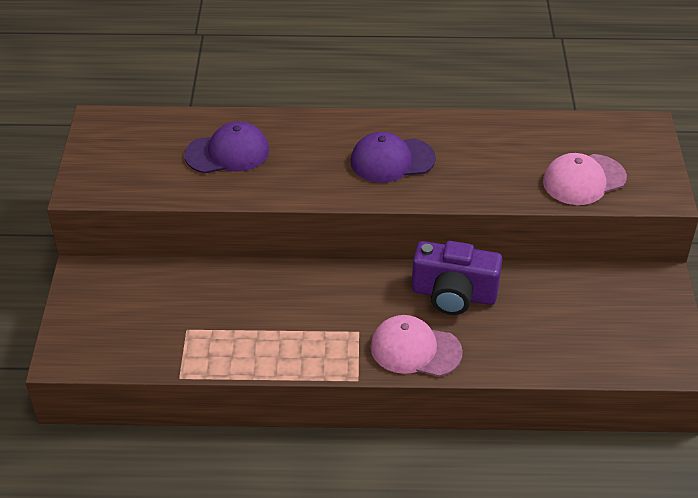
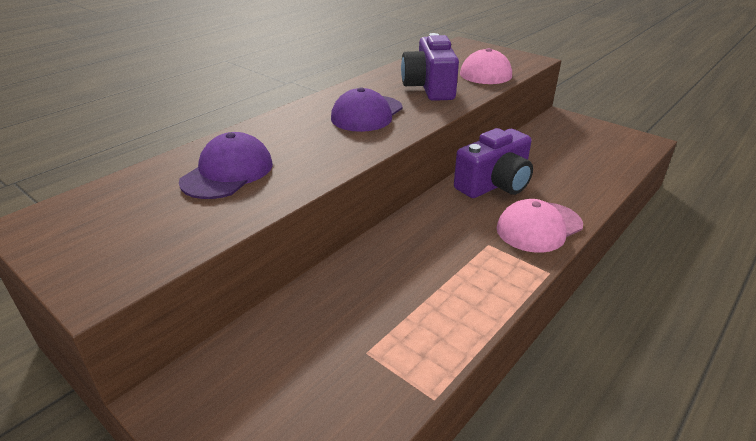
camera: 50 degrees left, 10 degrees down
(492, 165) = (429, 87): none -> purple camera

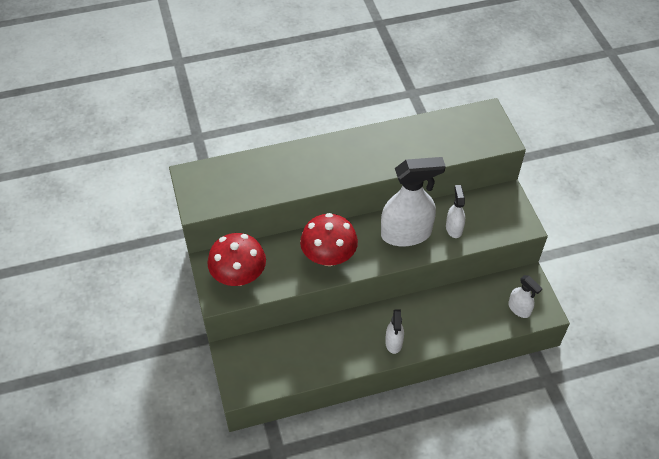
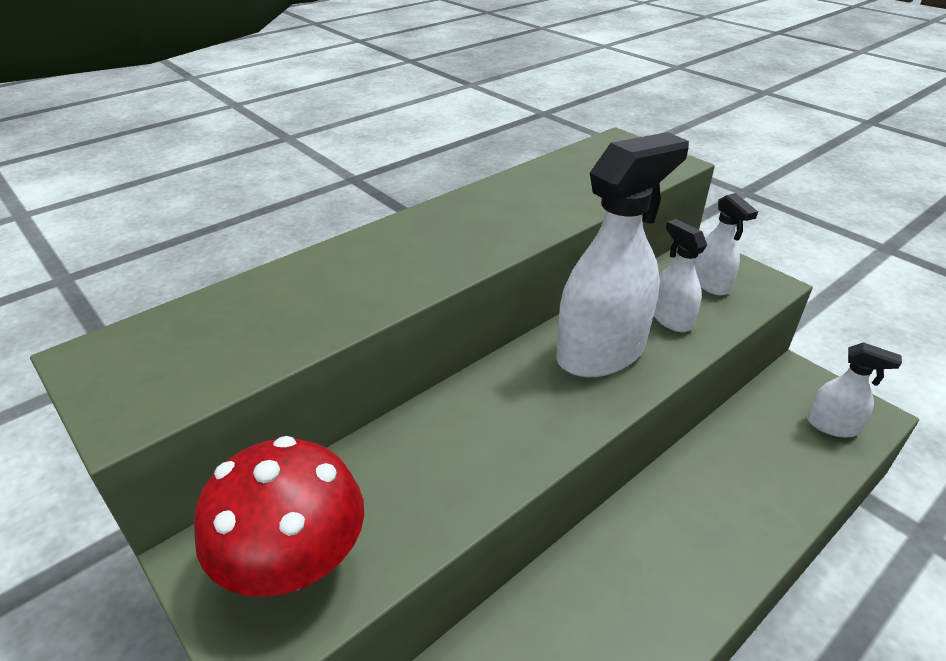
camera: 25 degrees left, 15 degrees down
(329, 256) = (484, 440): red mushroom -> none
(393, 342) = (687, 579): white spray bottle -> white spray bottle (711, 284)

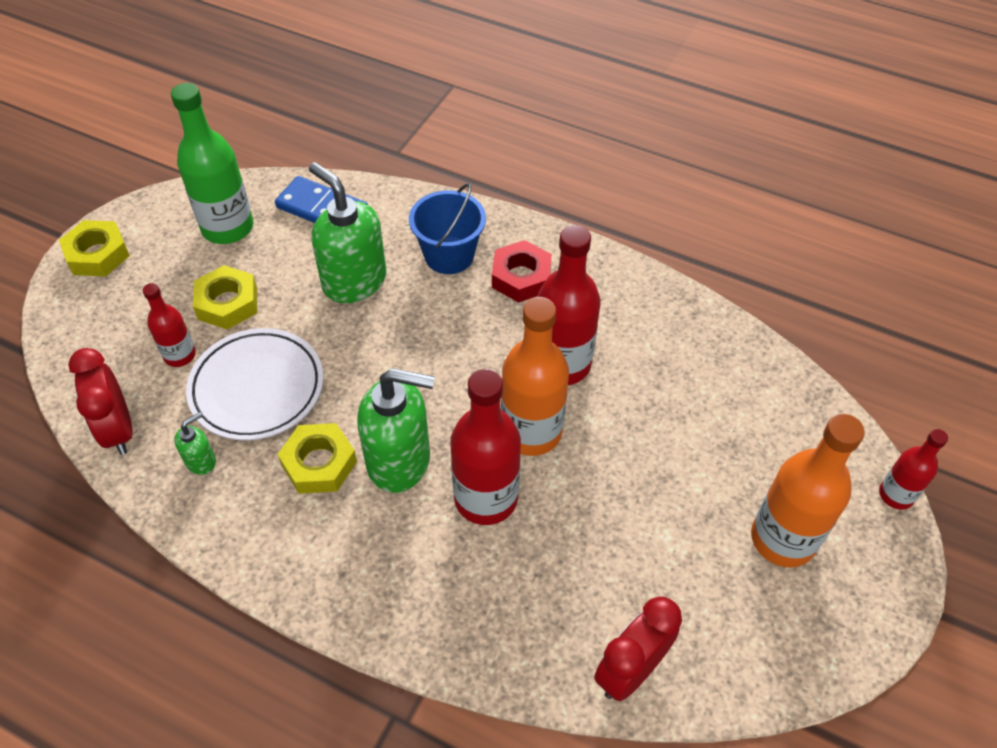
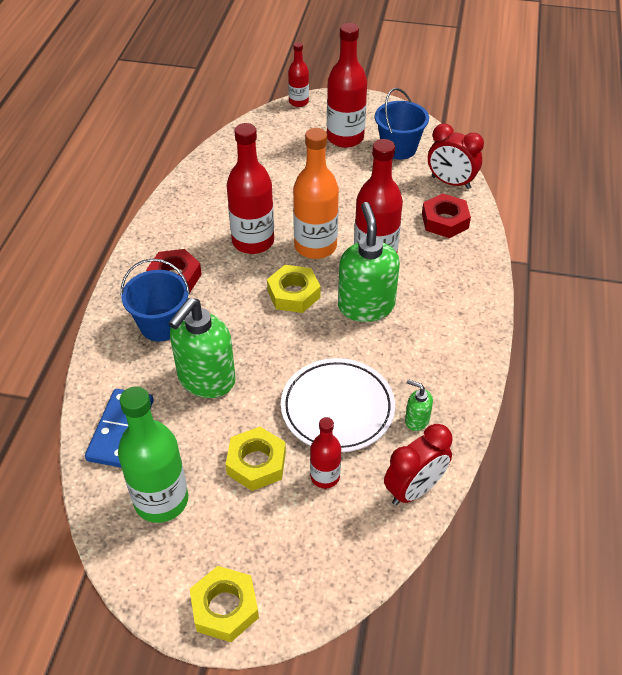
camera: 105 degrees left, 5 degrees down
(319, 463) = (387, 348): yellow nut -> yellow nut (293, 294)
(536, 624) = (445, 221): none -> red nut
(741, 616) = (398, 148): none -> blue bucket
(782, 539) = (345, 138): orange bottle -> red bottle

+ + + +

Collect the lines of the records that include the string "bottle".

(393, 342) = (687, 579): white spray bottle -> white spray bottle (711, 284)
(782, 539) = (345, 138): orange bottle -> red bottle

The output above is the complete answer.